→ **TASK OBJECTIVE**
Copy each line below that contains "schottky".

(Beginning of ENTRIES SHOWN)

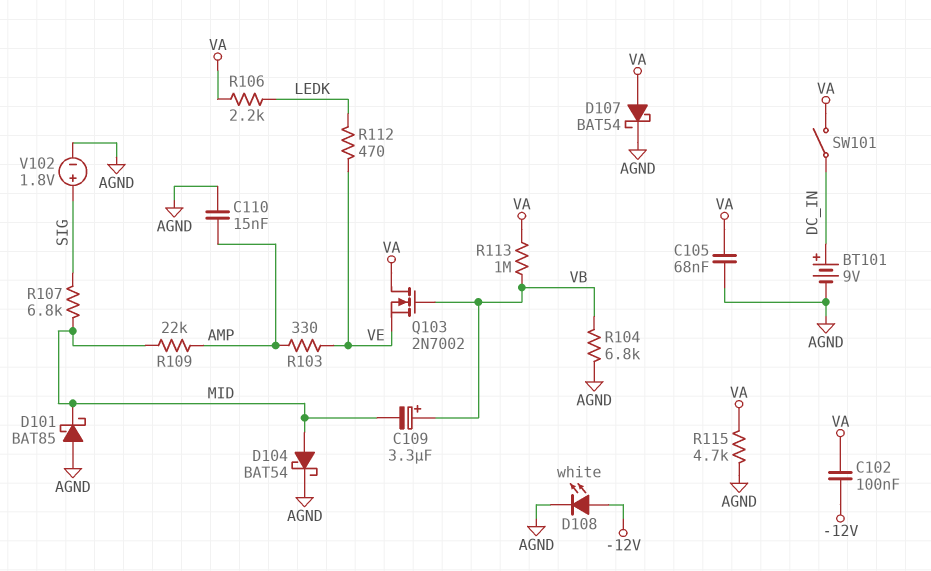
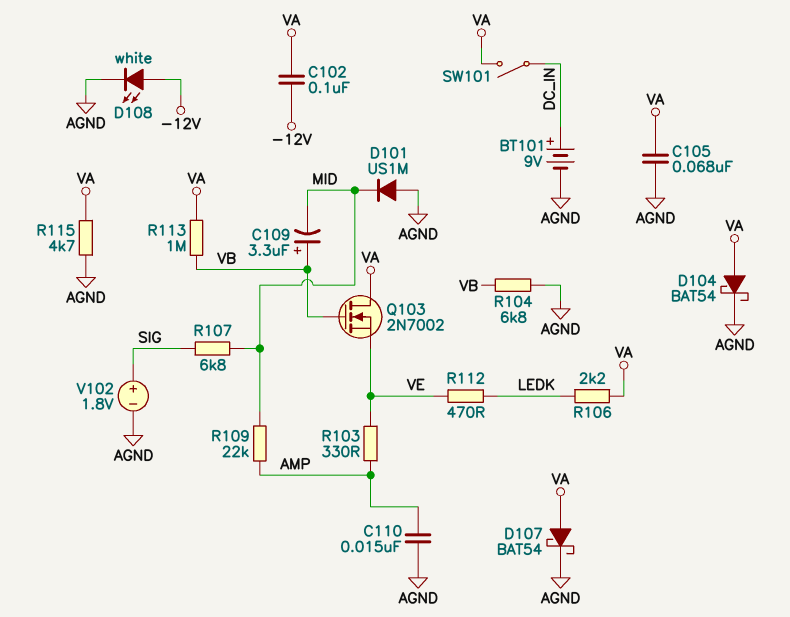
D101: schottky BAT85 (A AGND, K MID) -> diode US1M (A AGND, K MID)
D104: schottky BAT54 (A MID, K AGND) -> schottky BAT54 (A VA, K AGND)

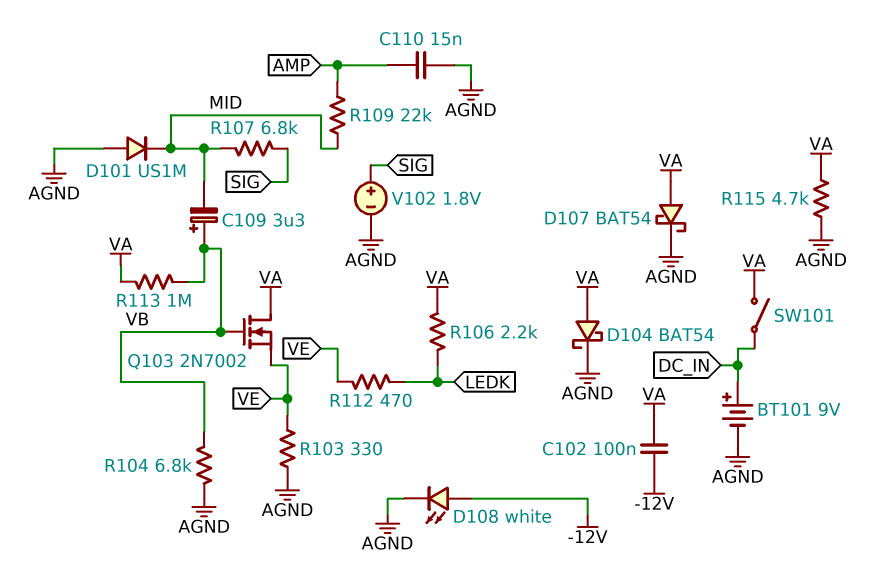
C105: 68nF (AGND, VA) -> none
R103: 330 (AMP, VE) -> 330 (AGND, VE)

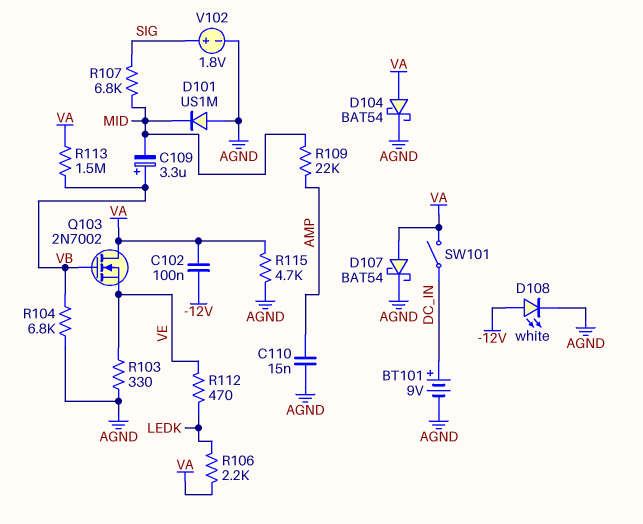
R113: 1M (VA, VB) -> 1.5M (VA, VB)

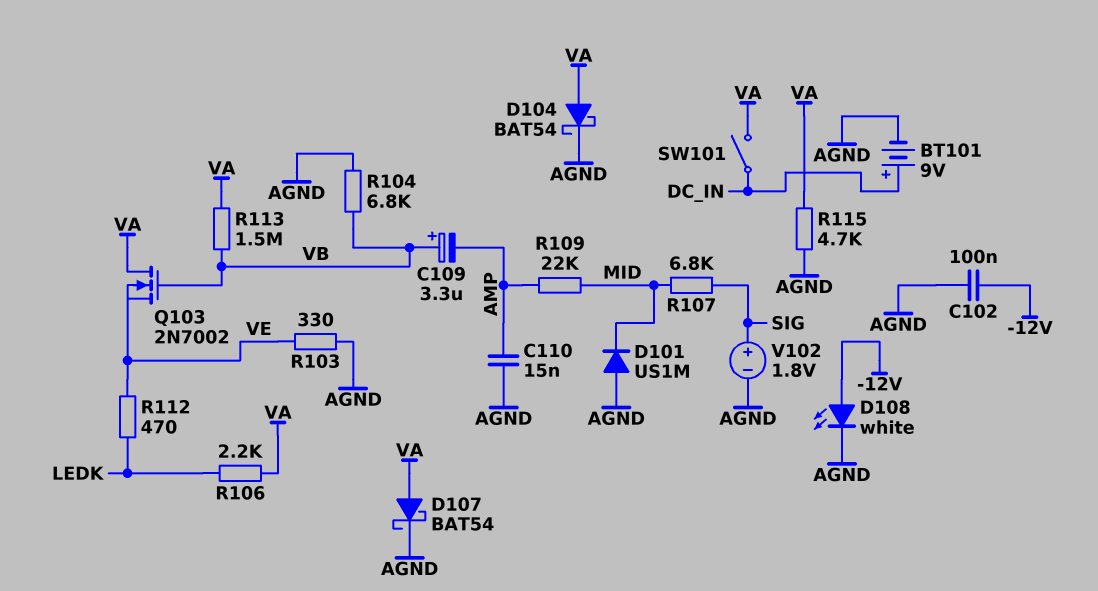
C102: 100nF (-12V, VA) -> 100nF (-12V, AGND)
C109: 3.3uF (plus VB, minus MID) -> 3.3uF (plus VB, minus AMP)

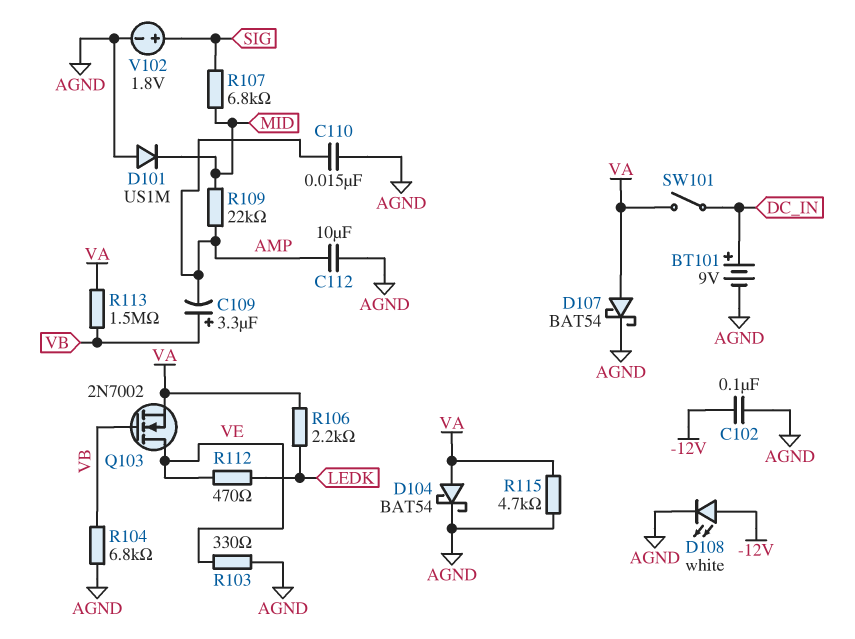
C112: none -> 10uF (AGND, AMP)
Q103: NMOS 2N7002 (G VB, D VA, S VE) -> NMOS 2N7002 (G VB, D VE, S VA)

(End of ENTRIES SHOWN)

→ **SOLUTION TO THIS PROBLEM**
D101: schottky BAT85 (A AGND, K MID) -> diode US1M (A AGND, K MID)
D104: schottky BAT54 (A MID, K AGND) -> schottky BAT54 (A VA, K AGND)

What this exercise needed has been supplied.